_Assigned task_
An exact restatement of the entire listing is needed, excluding all images.

_Data block_
____

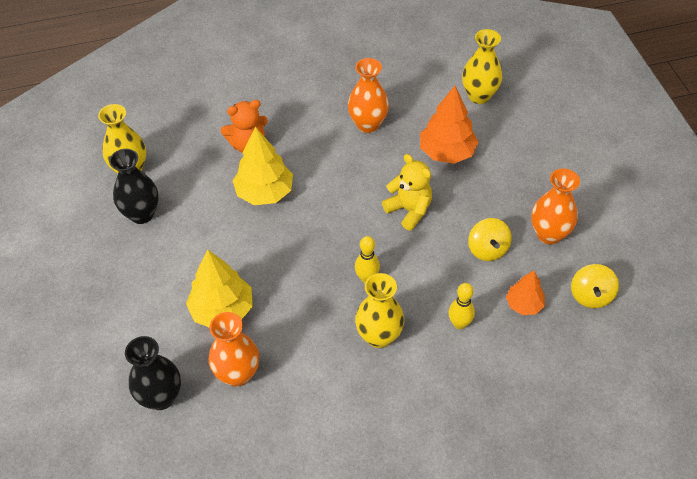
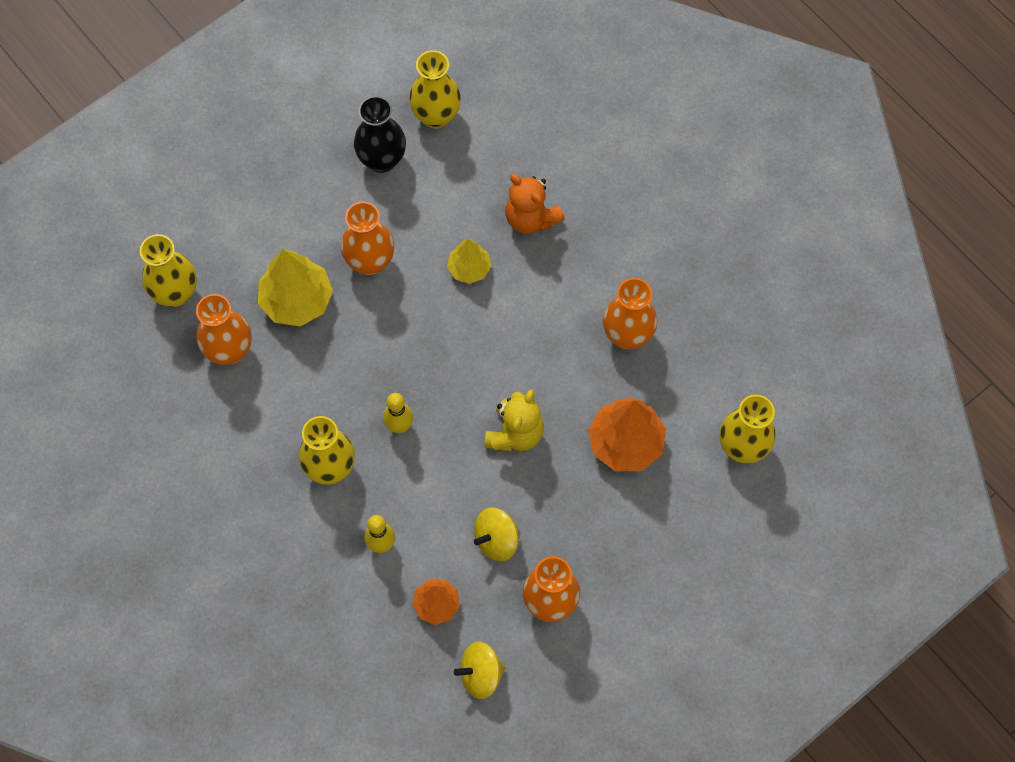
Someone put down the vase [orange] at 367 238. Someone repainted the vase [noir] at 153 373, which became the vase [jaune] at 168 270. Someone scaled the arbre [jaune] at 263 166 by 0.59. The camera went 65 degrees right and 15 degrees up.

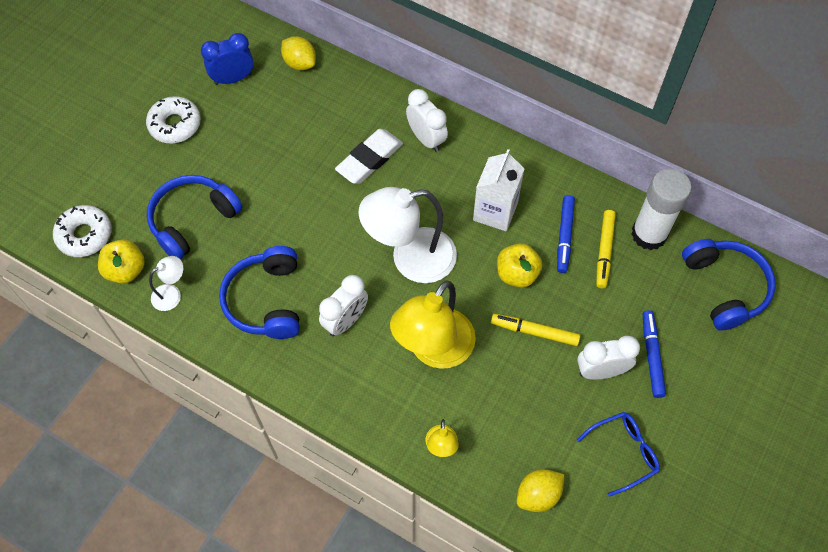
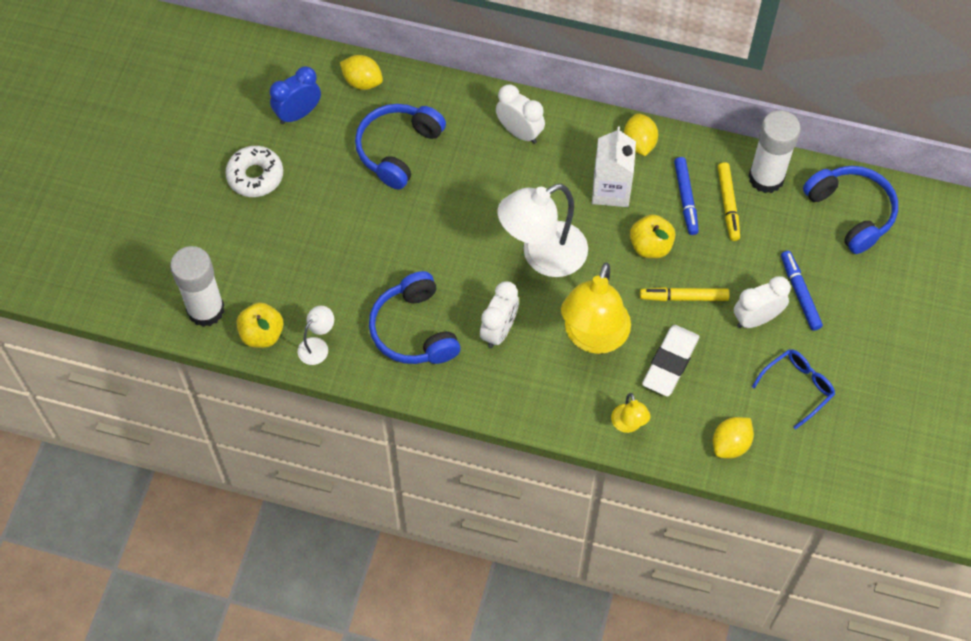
Someone put down the citron [jaune] at 641 134. Someone carried the casque audio [bleu] from 195 217 to 400 146. Someone carried the gomme [blanc] from 369 156 to 670 360. Someone swapped the beignet [blanc] at 82 231 for the bâton de colle [blanc] at 197 286. The camera went 15 degrees left and 0 degrees up.

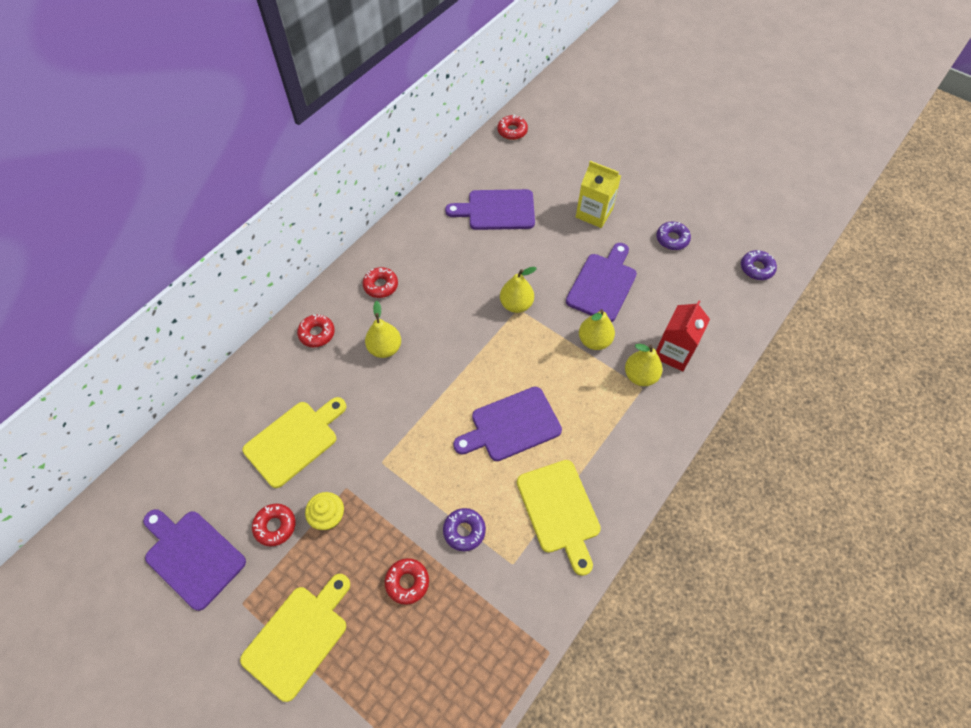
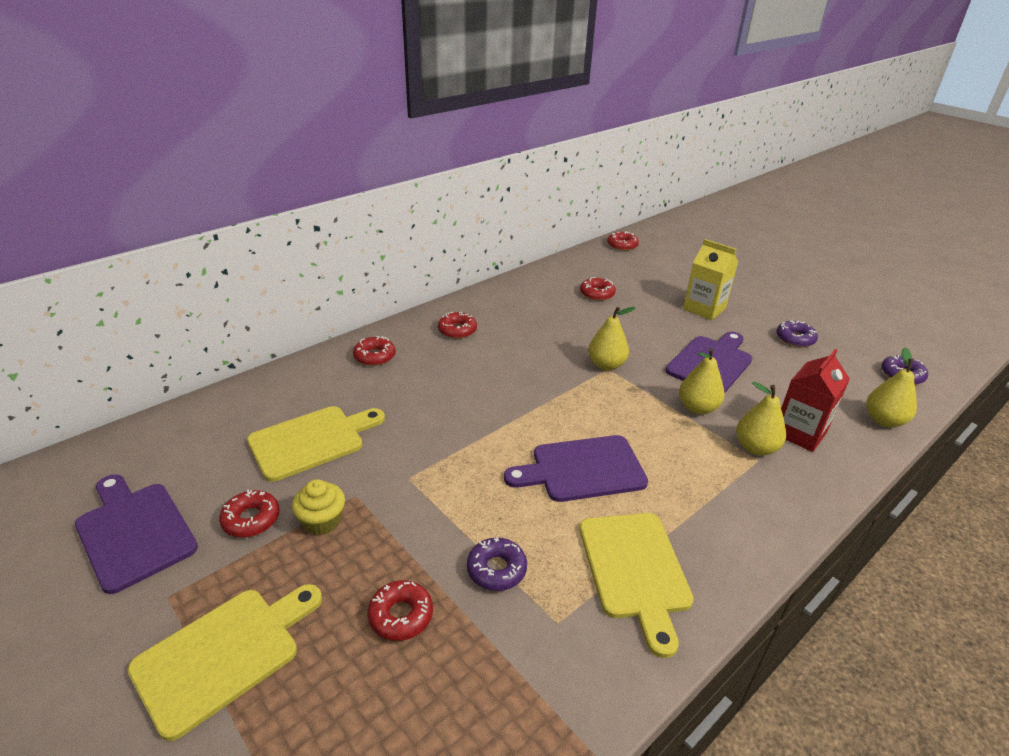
Someone carried the poire [jaune] from 383 329 to 891 387. Someone swapped the planche à découper [violet] at 490 209 for the beignet [rouge] at 598 289. The camera went 10 degrees right and 25 degrees down.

____

_Expected output_
Someone put down the vase [orange] at 367 238. Someone repainted the vase [noir] at 153 373, which became the vase [jaune] at 168 270. Someone scaled the arbre [jaune] at 263 166 by 0.59. The camera went 65 degrees right and 15 degrees up.

Someone put down the citron [jaune] at 641 134. Someone carried the casque audio [bleu] from 195 217 to 400 146. Someone carried the gomme [blanc] from 369 156 to 670 360. Someone swapped the beignet [blanc] at 82 231 for the bâton de colle [blanc] at 197 286. The camera went 15 degrees left and 0 degrees up.

Someone carried the poire [jaune] from 383 329 to 891 387. Someone swapped the planche à découper [violet] at 490 209 for the beignet [rouge] at 598 289. The camera went 10 degrees right and 25 degrees down.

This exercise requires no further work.